§ INSTRUCTION
State how many lines below hold the word "school". Give that number and no other text.

────────────────

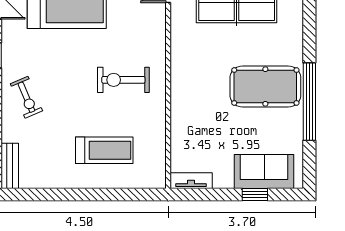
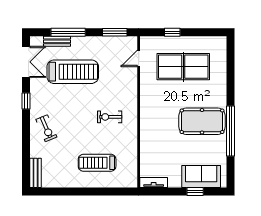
exercise bike: (123, 80) -> (110, 117), width x0.73, depth x0.72
treadmill: (104, 150) -> (97, 163), turned 180

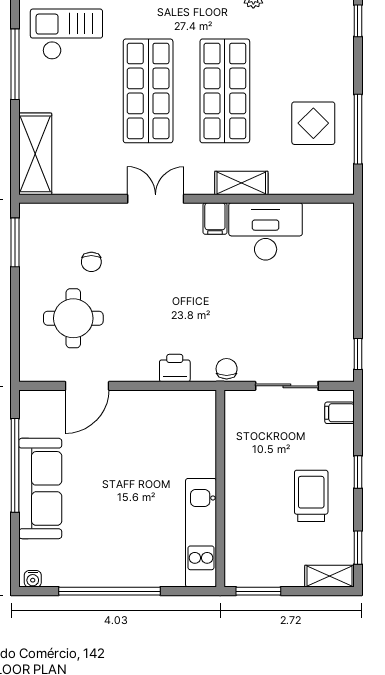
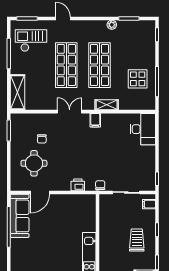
desk: (266, 231) -> (143, 129), moved, turned 90
sofa: (40, 488) -> (20, 216), moved

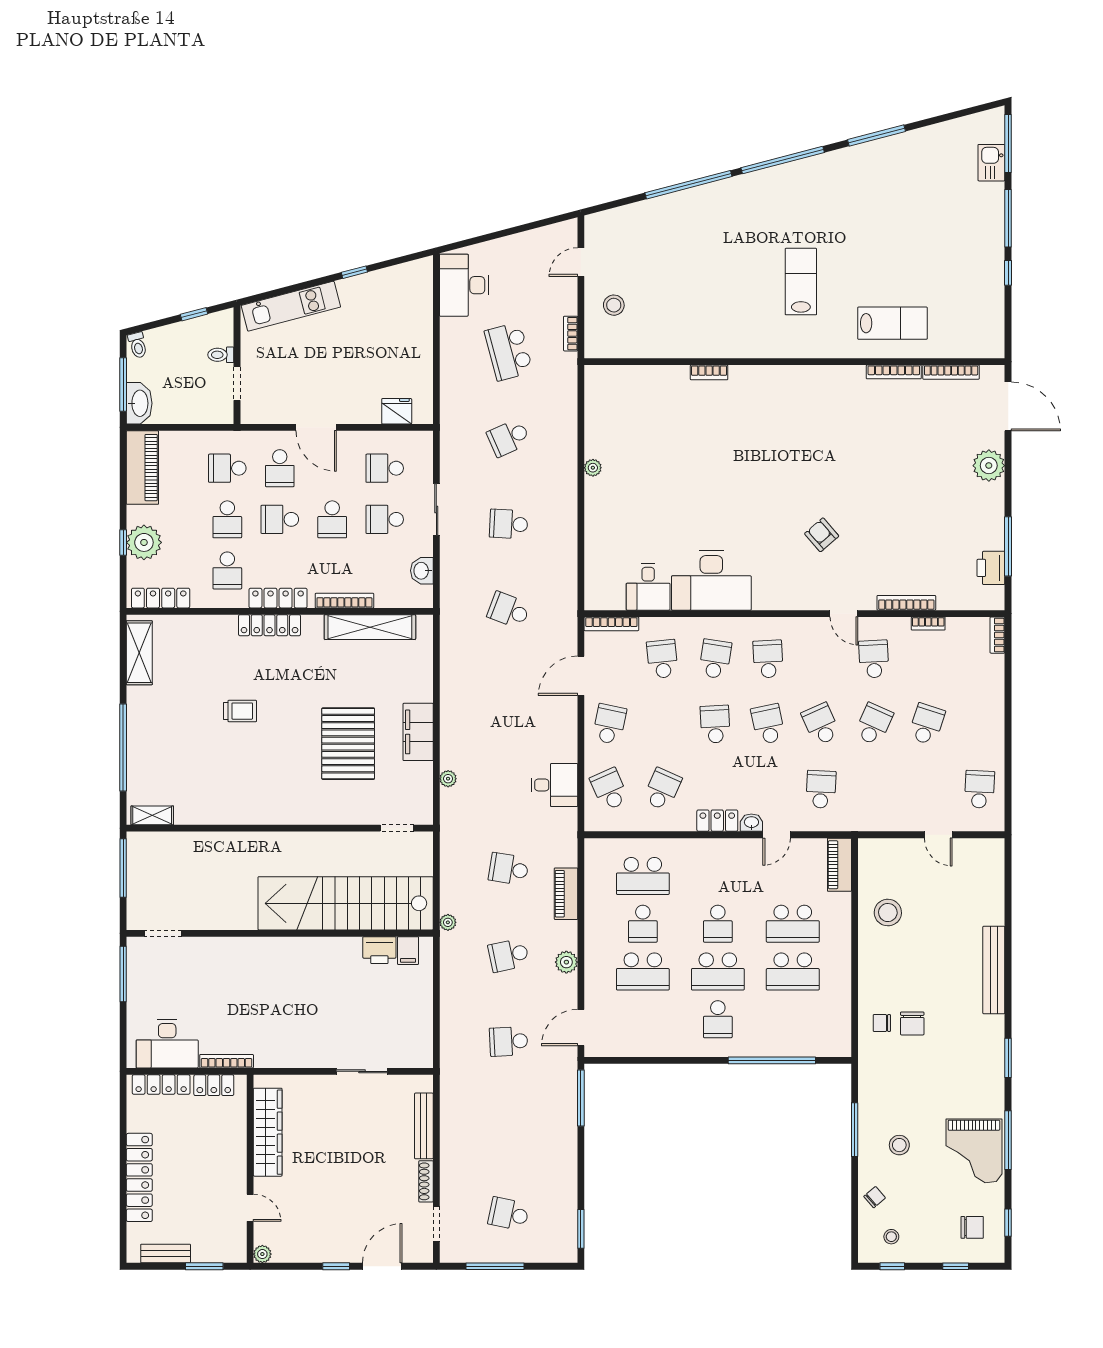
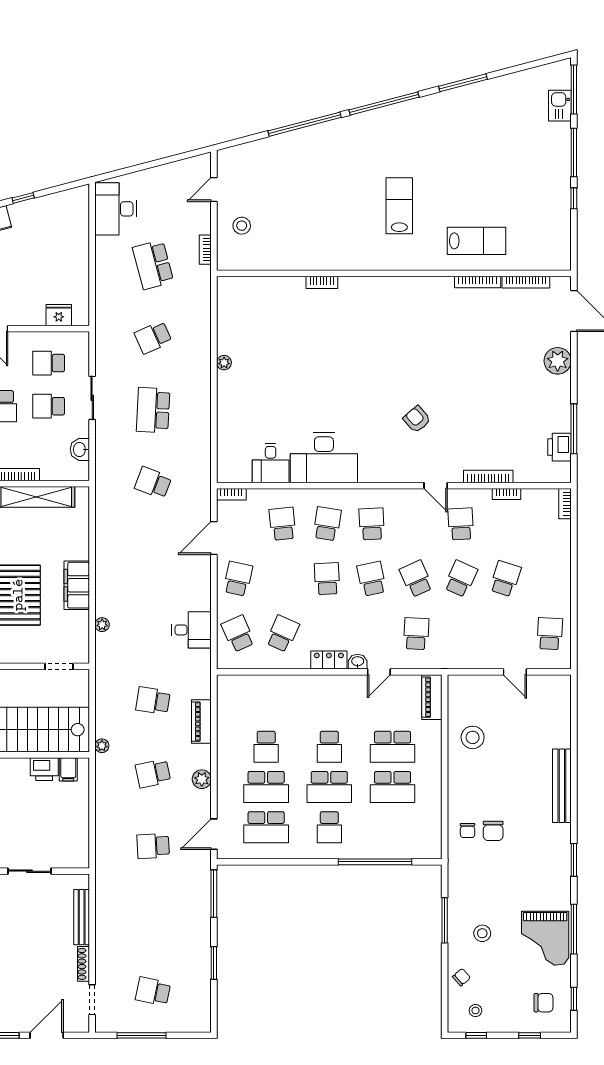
school desk: (509, 524) -> (153, 410), width x1.85
bookcase: (611, 624) -> (231, 494), width x0.64
school desk: (643, 876) -> (266, 827), moved
chair: (882, 1023) -> (468, 830), turned -90
window: (581, 1229) -> (214, 963), moved

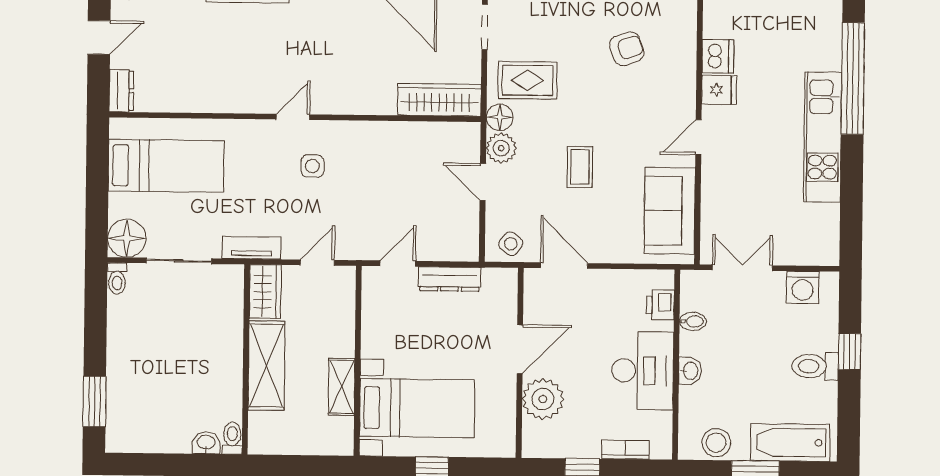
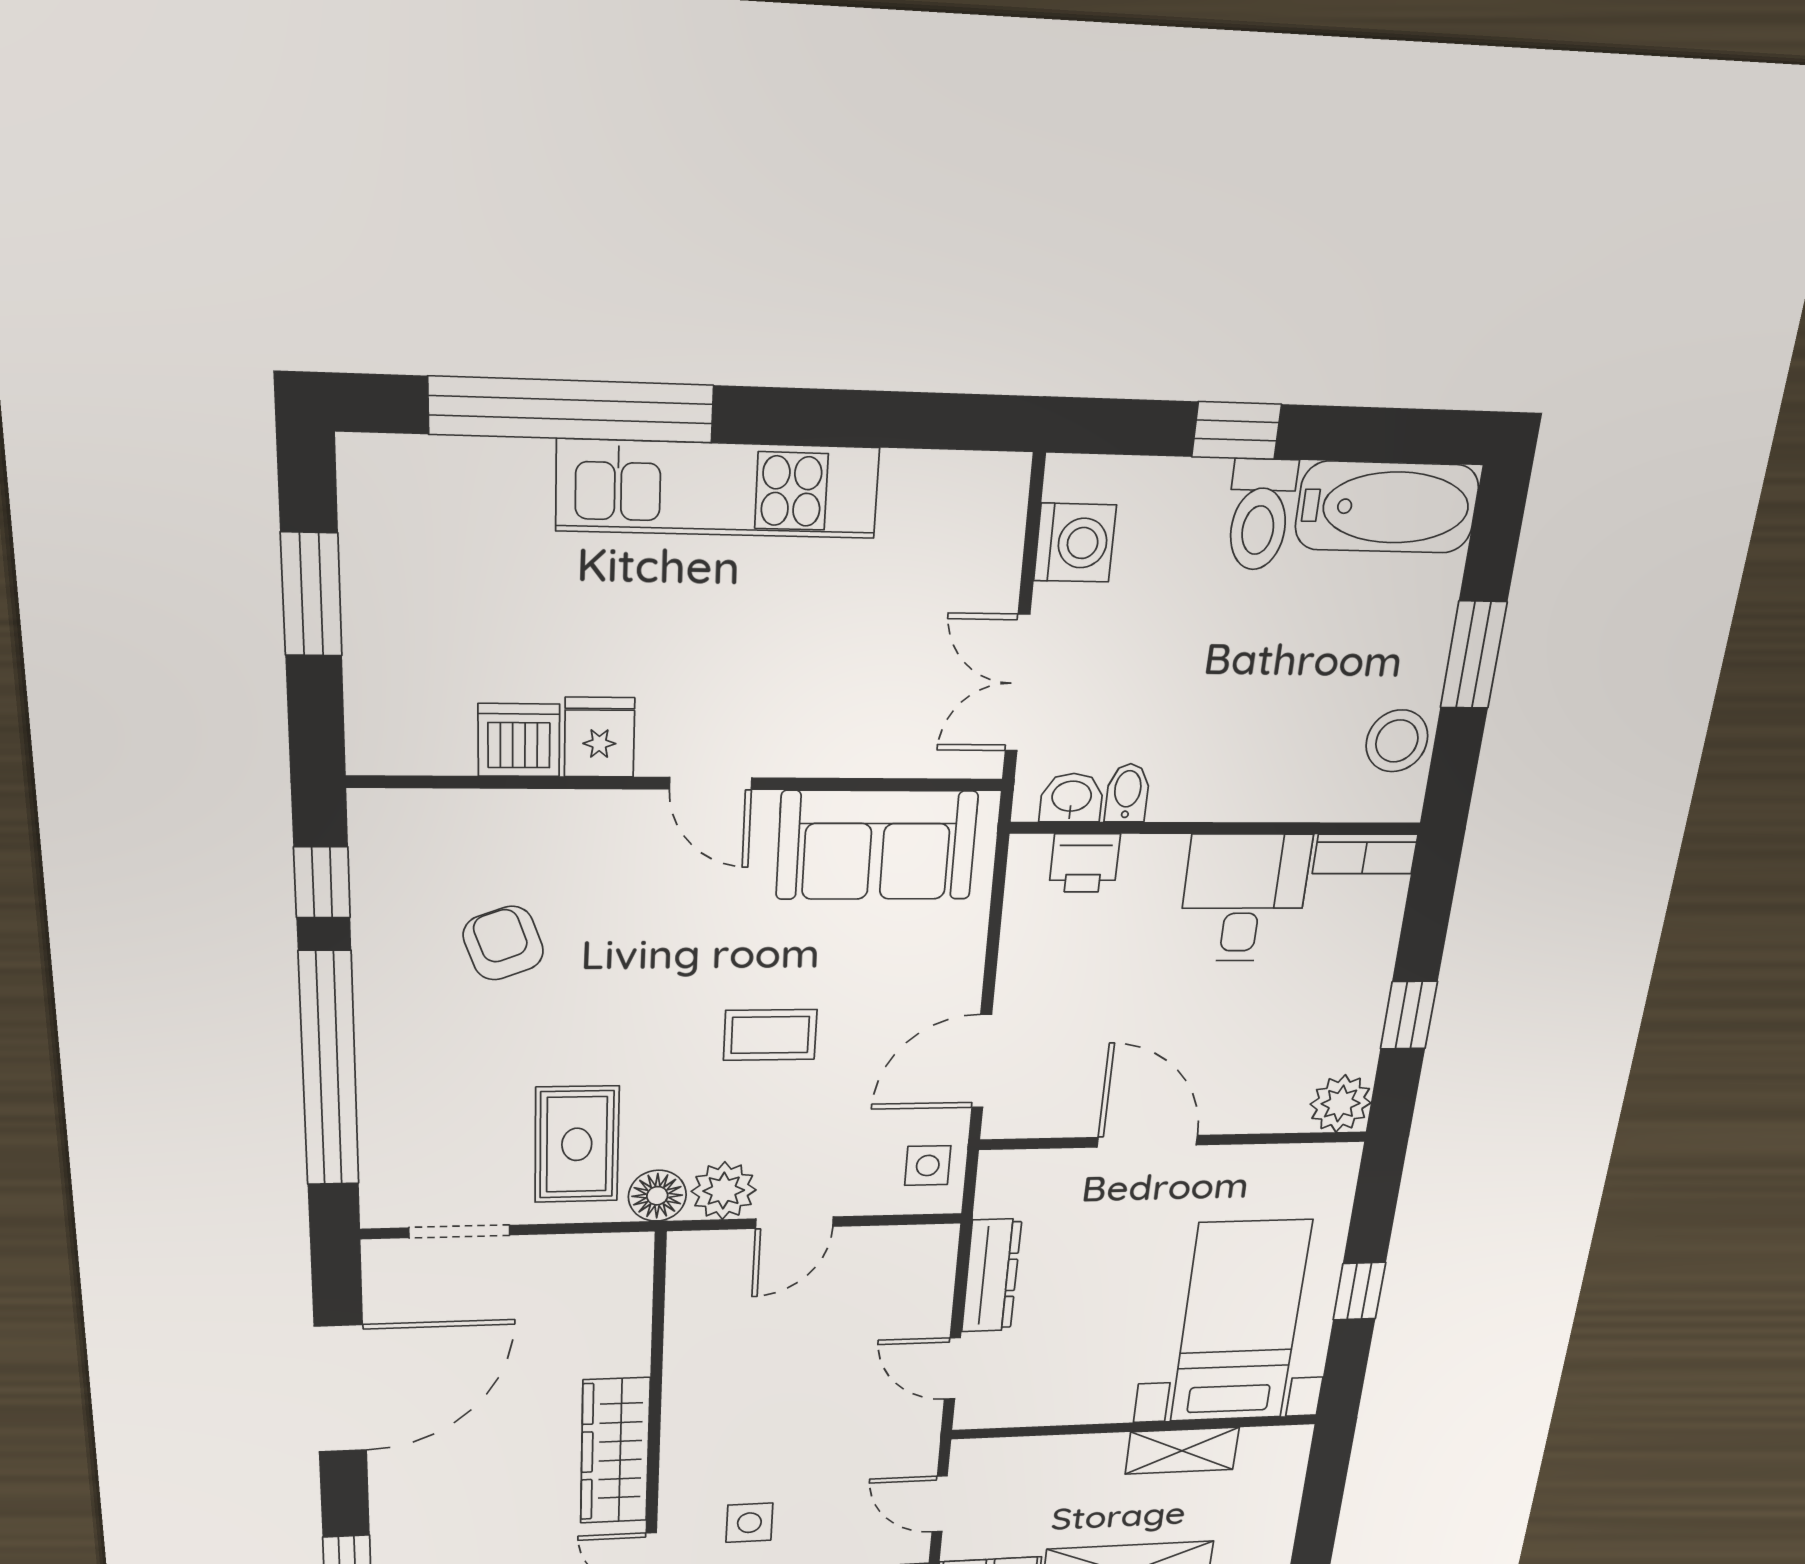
wardrobe: (439, 100) -> (615, 1451), moved
side table: (511, 244) -> (928, 1165), turned -37
desk: (643, 371) -> (1244, 898), width x0.73
washbasin: (690, 371) -> (1071, 798), moved
plant: (543, 399) -> (1341, 1104), moved, width x0.73, depth x0.73
bathtub: (790, 442) -> (1387, 507), moved, turned -90
bookcase: (625, 450) -> (1365, 854), moved, turned -90

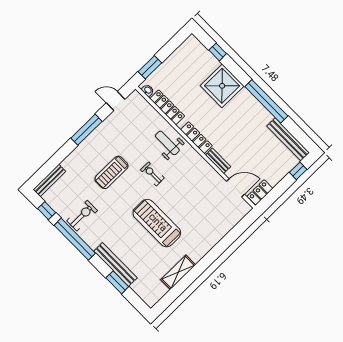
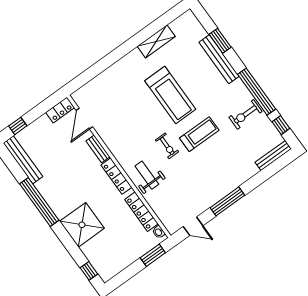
window: (218, 52) -> (89, 271), moved
weight bench: (167, 143) -> (147, 175), turned 180
treadmill: (112, 172) -> (199, 134), moved
door: (235, 188) -> (84, 119), hinge flipped

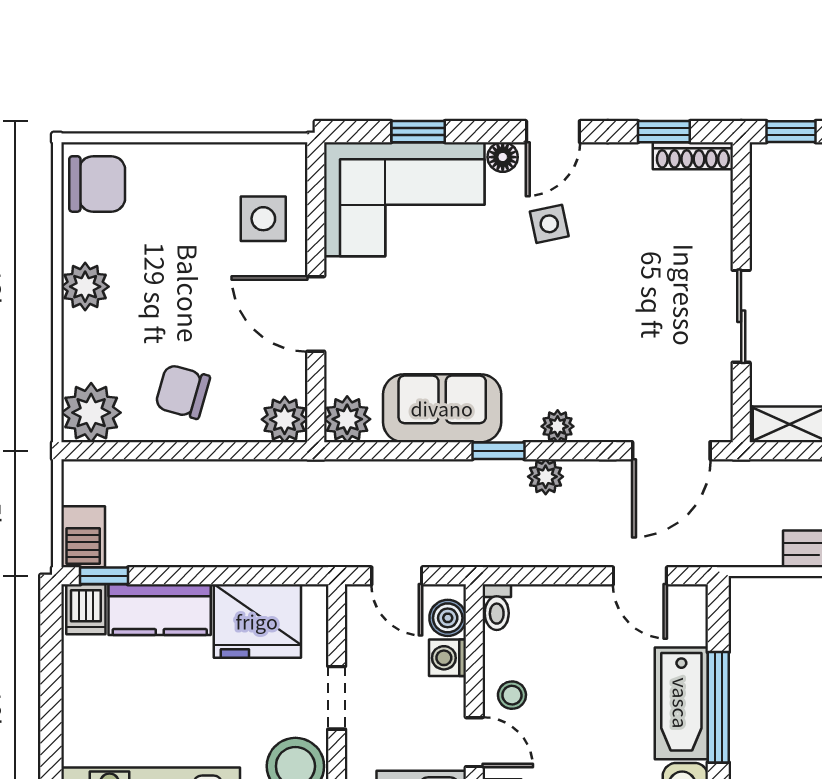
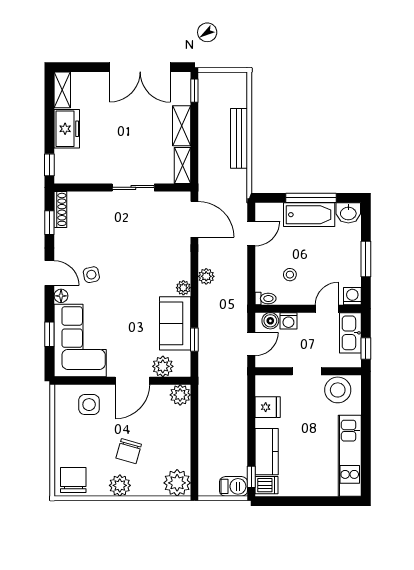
chair: (183, 392) -> (129, 451), moved
plant: (347, 419) -> (163, 366), moved
plant: (558, 426) -> (183, 288), moved
window: (498, 451) -> (194, 340), moved
fridge: (257, 621) -> (268, 407), width x0.53, depth x0.75
stool: (512, 695) -> (290, 275), moved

────────────────

§ COMPLETED TASK
2